> [What you need to do] Search the data for the string "orange" and copy each line where it turns up.
::: Data shown
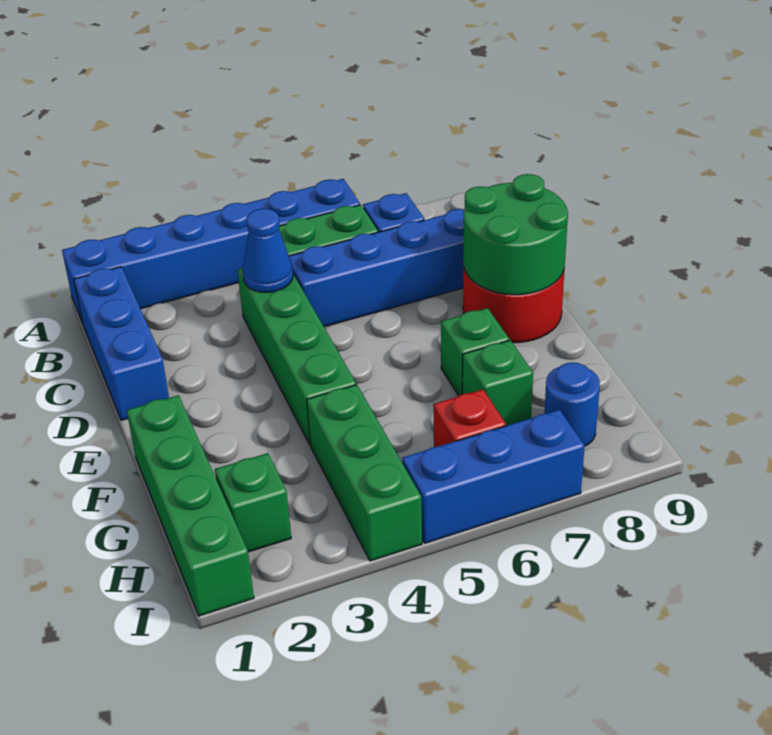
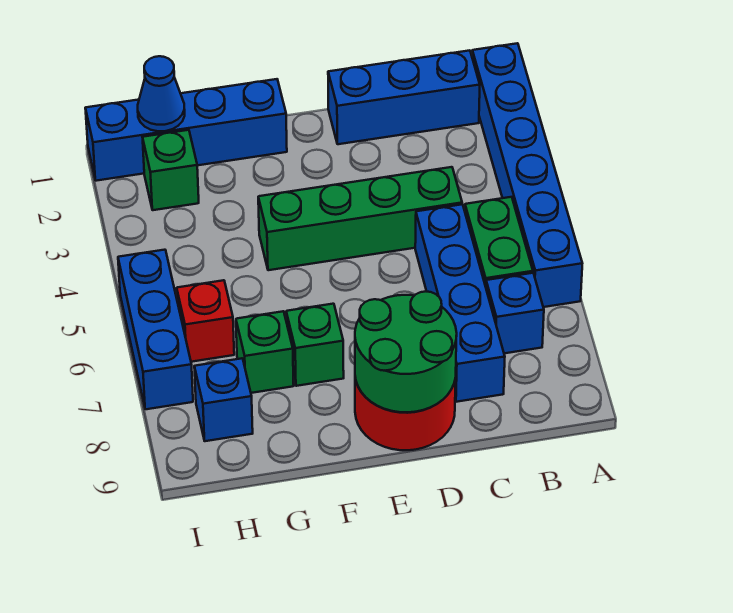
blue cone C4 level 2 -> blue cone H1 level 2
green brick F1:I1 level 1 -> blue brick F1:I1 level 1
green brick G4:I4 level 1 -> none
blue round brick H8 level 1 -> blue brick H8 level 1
::::::
::: Data shown
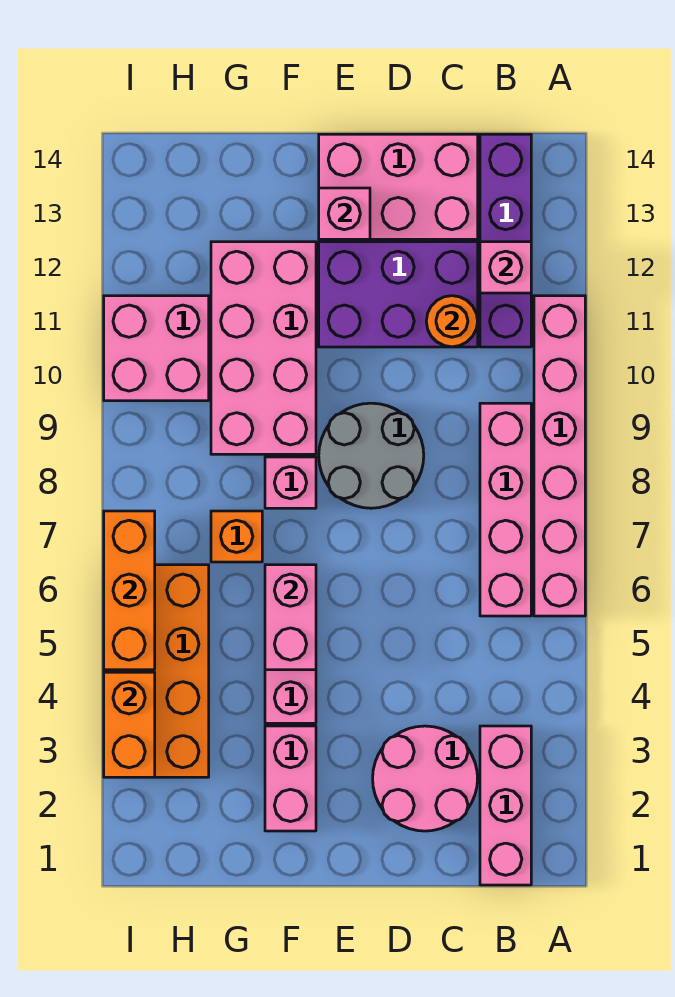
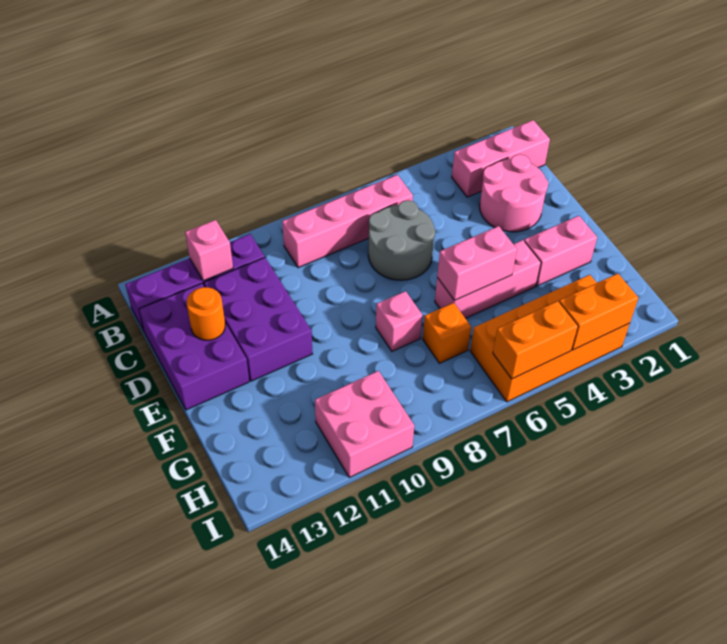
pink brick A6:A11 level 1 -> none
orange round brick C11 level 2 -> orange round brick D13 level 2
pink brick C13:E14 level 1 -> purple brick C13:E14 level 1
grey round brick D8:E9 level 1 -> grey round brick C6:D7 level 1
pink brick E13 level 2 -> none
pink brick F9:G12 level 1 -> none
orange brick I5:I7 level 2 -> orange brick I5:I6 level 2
::::::
::: Data shown
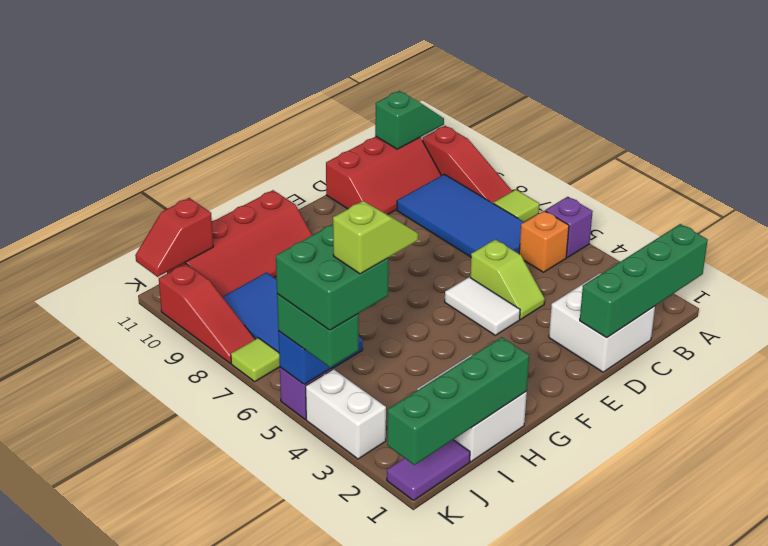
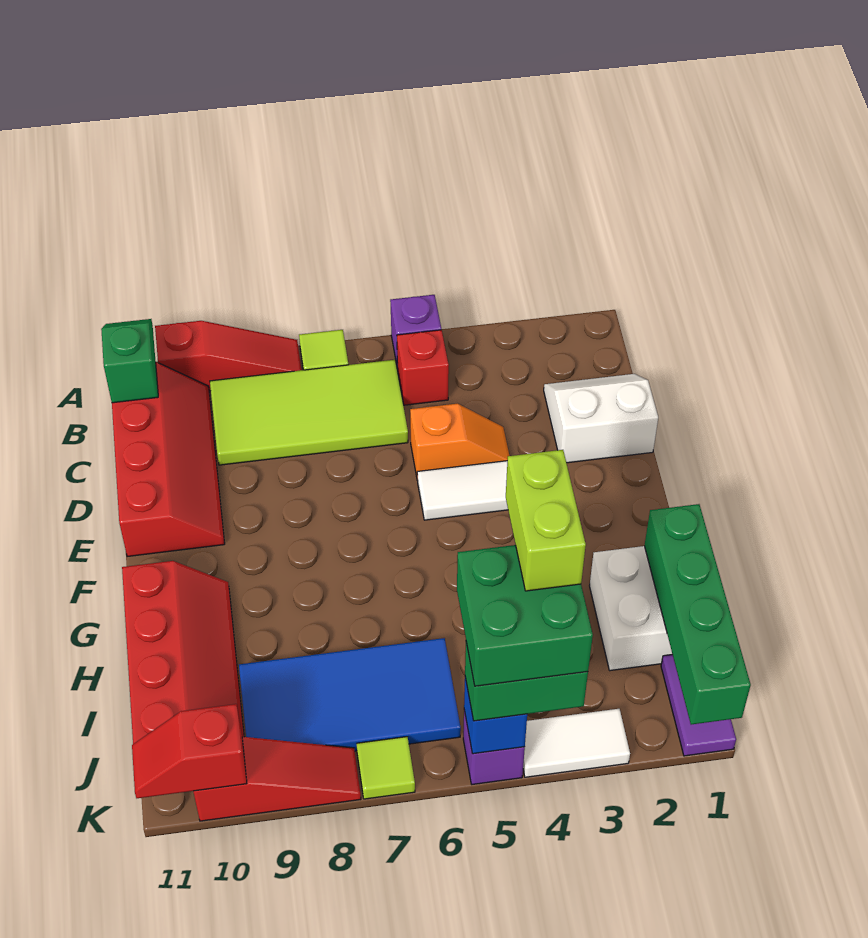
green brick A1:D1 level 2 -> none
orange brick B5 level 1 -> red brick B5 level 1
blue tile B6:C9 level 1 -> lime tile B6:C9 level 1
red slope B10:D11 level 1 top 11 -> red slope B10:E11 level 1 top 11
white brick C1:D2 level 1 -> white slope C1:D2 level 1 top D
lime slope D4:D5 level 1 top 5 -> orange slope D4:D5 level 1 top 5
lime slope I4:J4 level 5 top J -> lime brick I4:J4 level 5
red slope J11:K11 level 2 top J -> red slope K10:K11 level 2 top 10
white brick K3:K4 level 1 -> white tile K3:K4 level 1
::::::
> [Response to the exercise]
orange round brick C11 level 2 -> orange round brick D13 level 2
orange brick I5:I7 level 2 -> orange brick I5:I6 level 2
orange brick B5 level 1 -> red brick B5 level 1
lime slope D4:D5 level 1 top 5 -> orange slope D4:D5 level 1 top 5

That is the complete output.